Data extracted from a collection

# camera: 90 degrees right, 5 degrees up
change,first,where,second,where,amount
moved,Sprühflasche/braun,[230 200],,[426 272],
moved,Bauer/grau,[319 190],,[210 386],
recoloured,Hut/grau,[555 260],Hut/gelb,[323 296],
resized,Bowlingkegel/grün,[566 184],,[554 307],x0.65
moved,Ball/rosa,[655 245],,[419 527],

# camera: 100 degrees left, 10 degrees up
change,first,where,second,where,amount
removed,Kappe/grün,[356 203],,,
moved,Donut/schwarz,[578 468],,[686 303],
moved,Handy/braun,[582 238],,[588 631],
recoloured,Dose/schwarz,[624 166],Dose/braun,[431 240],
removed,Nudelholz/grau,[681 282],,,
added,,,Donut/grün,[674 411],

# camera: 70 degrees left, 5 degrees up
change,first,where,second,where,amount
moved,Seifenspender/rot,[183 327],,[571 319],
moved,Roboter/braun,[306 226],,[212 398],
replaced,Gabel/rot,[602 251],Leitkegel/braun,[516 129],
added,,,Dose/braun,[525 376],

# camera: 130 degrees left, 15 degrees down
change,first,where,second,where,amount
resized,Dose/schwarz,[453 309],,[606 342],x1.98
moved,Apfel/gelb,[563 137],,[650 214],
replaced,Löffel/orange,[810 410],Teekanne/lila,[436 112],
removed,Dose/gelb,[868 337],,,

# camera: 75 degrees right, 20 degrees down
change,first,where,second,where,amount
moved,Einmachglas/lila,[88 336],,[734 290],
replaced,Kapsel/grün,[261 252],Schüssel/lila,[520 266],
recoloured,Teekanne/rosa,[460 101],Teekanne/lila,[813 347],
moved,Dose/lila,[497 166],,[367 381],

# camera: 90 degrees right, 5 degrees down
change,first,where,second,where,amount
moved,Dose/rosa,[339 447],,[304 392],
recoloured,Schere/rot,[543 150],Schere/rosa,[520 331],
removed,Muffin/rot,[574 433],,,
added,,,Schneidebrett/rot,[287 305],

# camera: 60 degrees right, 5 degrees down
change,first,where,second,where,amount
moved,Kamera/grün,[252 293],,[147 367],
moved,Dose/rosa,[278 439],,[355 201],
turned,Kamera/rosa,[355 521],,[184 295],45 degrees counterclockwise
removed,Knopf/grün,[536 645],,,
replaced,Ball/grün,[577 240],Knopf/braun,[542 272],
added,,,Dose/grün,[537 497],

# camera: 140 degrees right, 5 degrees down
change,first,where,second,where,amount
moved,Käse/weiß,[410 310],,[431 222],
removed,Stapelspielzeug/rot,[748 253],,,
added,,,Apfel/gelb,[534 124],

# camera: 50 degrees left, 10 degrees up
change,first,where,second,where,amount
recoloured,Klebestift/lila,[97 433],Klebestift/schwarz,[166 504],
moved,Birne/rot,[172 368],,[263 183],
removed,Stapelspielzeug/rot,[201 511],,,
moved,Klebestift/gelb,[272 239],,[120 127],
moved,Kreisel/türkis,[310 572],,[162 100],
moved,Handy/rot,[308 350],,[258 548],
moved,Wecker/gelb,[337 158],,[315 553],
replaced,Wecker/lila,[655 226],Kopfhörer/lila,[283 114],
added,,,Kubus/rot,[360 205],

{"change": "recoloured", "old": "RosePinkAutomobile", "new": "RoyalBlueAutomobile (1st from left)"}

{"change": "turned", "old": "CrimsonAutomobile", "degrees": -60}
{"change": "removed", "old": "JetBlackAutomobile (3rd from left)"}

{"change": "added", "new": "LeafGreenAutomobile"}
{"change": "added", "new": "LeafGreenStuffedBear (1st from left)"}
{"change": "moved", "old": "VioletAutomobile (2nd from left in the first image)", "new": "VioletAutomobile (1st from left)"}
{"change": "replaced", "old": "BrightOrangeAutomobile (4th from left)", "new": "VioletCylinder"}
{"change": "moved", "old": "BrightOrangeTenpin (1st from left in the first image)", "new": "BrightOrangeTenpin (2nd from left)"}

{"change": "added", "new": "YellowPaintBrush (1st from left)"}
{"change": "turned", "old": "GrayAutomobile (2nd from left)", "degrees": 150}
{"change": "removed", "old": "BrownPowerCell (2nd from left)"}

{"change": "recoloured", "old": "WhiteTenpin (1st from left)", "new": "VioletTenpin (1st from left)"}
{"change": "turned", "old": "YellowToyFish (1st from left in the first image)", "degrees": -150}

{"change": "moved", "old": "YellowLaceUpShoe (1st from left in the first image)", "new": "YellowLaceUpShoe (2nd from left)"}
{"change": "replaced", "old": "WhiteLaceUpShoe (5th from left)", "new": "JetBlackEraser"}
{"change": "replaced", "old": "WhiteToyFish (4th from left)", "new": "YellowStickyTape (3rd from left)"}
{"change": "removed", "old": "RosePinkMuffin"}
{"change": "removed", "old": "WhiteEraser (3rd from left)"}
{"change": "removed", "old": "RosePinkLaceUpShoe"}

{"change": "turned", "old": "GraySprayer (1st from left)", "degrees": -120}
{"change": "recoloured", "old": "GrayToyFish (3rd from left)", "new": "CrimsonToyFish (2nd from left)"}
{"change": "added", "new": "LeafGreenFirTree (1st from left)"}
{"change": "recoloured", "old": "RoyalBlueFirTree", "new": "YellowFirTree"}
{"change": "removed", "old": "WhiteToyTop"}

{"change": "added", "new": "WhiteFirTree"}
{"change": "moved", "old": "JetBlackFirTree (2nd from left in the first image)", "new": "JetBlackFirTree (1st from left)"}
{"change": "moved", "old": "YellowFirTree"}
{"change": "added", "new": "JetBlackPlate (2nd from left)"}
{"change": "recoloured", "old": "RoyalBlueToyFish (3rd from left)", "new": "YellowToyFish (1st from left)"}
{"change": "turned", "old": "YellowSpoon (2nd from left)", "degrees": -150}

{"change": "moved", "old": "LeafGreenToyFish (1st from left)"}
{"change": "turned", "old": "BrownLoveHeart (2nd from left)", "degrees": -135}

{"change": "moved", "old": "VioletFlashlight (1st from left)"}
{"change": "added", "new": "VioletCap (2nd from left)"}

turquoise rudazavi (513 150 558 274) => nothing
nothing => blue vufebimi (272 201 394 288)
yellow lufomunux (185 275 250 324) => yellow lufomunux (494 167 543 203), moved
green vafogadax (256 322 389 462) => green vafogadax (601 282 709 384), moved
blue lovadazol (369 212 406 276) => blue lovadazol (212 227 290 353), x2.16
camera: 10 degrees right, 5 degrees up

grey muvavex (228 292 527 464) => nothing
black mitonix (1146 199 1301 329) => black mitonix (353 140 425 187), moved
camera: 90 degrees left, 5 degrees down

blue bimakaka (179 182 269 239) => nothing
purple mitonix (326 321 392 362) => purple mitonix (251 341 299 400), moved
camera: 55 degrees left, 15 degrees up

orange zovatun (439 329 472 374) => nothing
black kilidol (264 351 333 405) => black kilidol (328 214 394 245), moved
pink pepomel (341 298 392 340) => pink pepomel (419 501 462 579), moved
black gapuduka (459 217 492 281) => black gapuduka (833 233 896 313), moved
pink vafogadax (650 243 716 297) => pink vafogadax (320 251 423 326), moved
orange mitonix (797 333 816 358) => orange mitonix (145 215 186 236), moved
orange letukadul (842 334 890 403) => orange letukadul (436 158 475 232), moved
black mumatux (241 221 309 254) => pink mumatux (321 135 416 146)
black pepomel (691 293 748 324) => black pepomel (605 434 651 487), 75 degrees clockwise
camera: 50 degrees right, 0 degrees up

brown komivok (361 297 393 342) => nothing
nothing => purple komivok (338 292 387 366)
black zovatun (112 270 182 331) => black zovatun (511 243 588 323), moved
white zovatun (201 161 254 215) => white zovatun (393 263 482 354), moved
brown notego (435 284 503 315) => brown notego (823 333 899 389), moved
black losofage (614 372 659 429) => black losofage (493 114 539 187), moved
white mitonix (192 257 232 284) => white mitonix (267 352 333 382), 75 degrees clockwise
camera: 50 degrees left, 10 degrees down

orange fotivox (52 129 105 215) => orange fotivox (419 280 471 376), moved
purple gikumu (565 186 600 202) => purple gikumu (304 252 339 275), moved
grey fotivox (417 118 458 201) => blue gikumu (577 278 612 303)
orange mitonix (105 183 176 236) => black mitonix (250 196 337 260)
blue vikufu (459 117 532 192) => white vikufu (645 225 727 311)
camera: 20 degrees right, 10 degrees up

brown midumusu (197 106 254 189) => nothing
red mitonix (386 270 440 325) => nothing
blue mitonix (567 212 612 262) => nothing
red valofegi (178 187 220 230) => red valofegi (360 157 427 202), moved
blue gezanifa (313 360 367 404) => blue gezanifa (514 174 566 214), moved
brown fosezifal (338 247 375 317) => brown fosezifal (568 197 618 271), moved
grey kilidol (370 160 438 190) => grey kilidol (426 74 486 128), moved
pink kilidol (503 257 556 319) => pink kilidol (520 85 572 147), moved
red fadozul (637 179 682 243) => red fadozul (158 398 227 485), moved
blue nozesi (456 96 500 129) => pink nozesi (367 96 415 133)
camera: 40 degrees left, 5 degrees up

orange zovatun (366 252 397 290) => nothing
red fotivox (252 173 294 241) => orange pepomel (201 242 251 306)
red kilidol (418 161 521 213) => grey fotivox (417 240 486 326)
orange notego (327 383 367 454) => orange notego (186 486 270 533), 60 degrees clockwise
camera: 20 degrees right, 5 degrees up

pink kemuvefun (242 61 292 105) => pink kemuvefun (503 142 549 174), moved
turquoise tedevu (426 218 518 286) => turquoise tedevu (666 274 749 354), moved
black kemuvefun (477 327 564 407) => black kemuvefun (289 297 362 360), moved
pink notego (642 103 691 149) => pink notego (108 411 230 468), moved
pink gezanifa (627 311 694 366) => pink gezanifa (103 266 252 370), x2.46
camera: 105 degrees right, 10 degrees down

* Work required:
What are the lines, exactly as written above, from the line with "black kilidol (264" to the line with "brown notego (435", both included? Output only those.

* Response to this exercise:
black kilidol (264 351 333 405) => black kilidol (328 214 394 245), moved
pink pepomel (341 298 392 340) => pink pepomel (419 501 462 579), moved
black gapuduka (459 217 492 281) => black gapuduka (833 233 896 313), moved
pink vafogadax (650 243 716 297) => pink vafogadax (320 251 423 326), moved
orange mitonix (797 333 816 358) => orange mitonix (145 215 186 236), moved
orange letukadul (842 334 890 403) => orange letukadul (436 158 475 232), moved
black mumatux (241 221 309 254) => pink mumatux (321 135 416 146)
black pepomel (691 293 748 324) => black pepomel (605 434 651 487), 75 degrees clockwise
camera: 50 degrees right, 0 degrees up

brown komivok (361 297 393 342) => nothing
nothing => purple komivok (338 292 387 366)
black zovatun (112 270 182 331) => black zovatun (511 243 588 323), moved
white zovatun (201 161 254 215) => white zovatun (393 263 482 354), moved
brown notego (435 284 503 315) => brown notego (823 333 899 389), moved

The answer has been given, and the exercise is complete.